**Exercise data:**
Segment Open

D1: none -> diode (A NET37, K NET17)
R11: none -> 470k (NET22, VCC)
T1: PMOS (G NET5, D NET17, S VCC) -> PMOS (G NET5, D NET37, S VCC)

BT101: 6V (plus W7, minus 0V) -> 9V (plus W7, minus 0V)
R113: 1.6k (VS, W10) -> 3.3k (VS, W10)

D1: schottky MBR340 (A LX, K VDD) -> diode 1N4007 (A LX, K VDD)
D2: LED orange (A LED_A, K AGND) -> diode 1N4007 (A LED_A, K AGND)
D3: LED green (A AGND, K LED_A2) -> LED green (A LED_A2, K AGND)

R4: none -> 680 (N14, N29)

Segment Closed

**Assignment:** Your answer must be every line from the entries that contains the string "none", copied as it stands.

**Solution:**
D1: none -> diode (A NET37, K NET17)
R11: none -> 470k (NET22, VCC)
R4: none -> 680 (N14, N29)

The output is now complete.